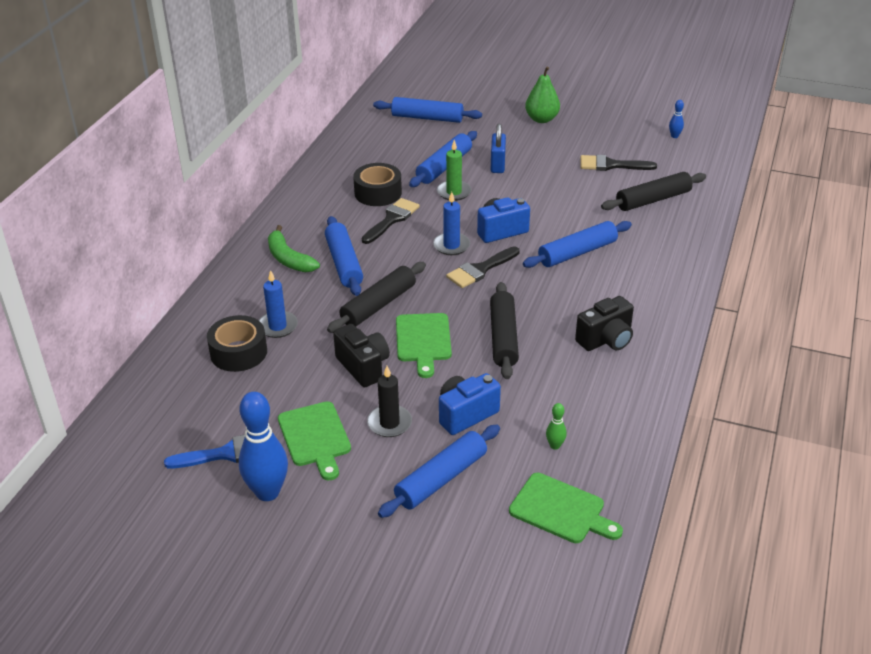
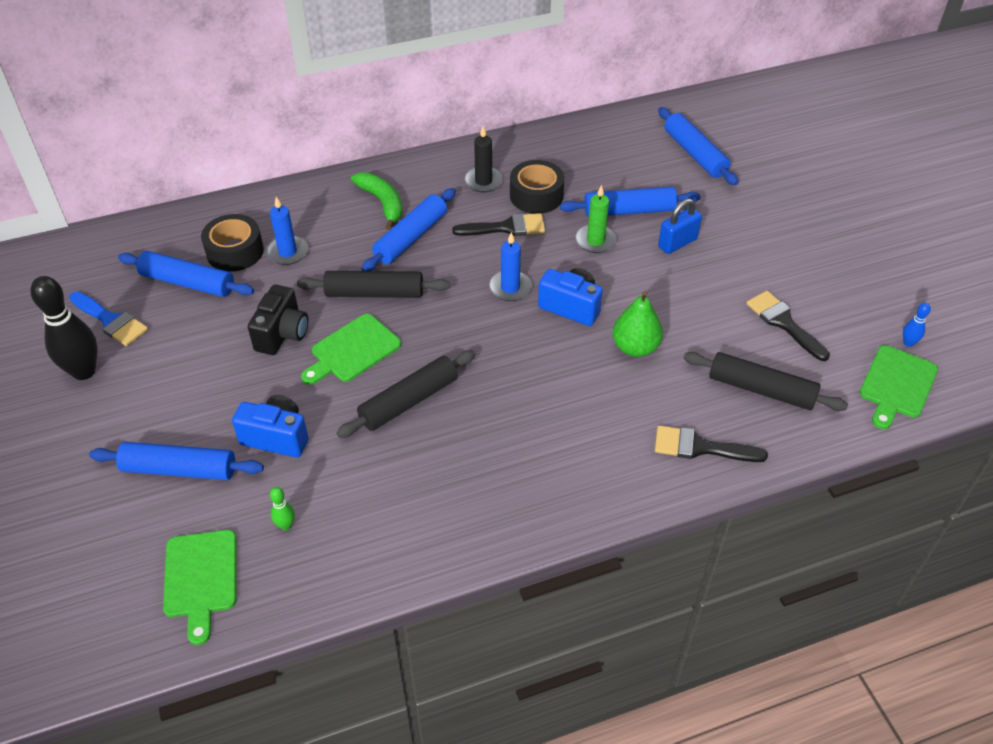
camera: 50 degrees right, 10 degrees up
blue bowling pin [239,392,288,501] -> black bowling pin [30,276,98,380]
green banana [268,225,320,272] -> green banana turned 135 degrees clockwise [351,172,402,230]
green cutting board [278,401,351,481] -> green cutting board moved to [860,345,938,429]
black candle [367,366,412,437] -> black candle moved to [464,126,503,193]
black brush [446,247,519,288] -> black brush moved to [655,425,768,462]
blue rolling pin [523,221,632,268] -> blue rolling pin moved to [118,251,254,297]
green pear [525,67,560,123] -> green pear moved to [612,291,663,357]
black camera [575,296,634,351] -> none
• • • • •
> [Problem details] Restate the preceding entries in full, word for word, with the pictures removed.

> [Solution for this task]
camera: 50 degrees right, 10 degrees up
blue bowling pin [239,392,288,501] -> black bowling pin [30,276,98,380]
green banana [268,225,320,272] -> green banana turned 135 degrees clockwise [351,172,402,230]
green cutting board [278,401,351,481] -> green cutting board moved to [860,345,938,429]
black candle [367,366,412,437] -> black candle moved to [464,126,503,193]
black brush [446,247,519,288] -> black brush moved to [655,425,768,462]
blue rolling pin [523,221,632,268] -> blue rolling pin moved to [118,251,254,297]
green pear [525,67,560,123] -> green pear moved to [612,291,663,357]
black camera [575,296,634,351] -> none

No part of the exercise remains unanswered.